GIVEN EXERCISE. Copy out every line of the material below that contains the word "green".

EXERCISE INPUTS.
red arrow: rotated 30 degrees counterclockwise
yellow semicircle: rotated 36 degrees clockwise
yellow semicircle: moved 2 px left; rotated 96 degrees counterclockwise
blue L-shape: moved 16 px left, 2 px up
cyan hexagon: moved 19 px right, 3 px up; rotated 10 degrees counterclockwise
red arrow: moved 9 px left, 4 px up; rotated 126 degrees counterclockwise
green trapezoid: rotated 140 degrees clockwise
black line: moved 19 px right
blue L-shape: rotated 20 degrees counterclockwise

---

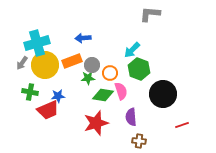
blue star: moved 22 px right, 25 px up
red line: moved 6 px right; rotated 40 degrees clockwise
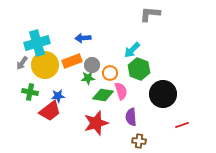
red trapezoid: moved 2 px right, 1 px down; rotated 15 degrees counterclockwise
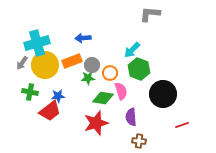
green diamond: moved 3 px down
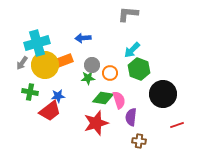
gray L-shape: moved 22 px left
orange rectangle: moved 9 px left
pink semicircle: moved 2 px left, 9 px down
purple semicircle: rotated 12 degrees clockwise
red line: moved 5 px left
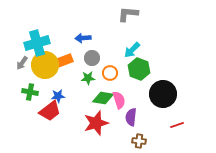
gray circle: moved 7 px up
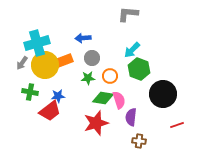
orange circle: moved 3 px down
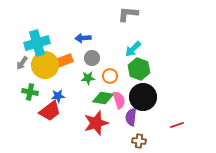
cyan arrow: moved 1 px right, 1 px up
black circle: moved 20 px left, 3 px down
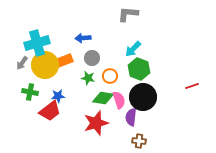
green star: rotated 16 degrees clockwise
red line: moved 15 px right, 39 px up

SOLUTION FOR THIS PROBLEM.
green trapezoid: rotated 140 degrees clockwise
green diamond: moved 3 px down
green star: rotated 16 degrees clockwise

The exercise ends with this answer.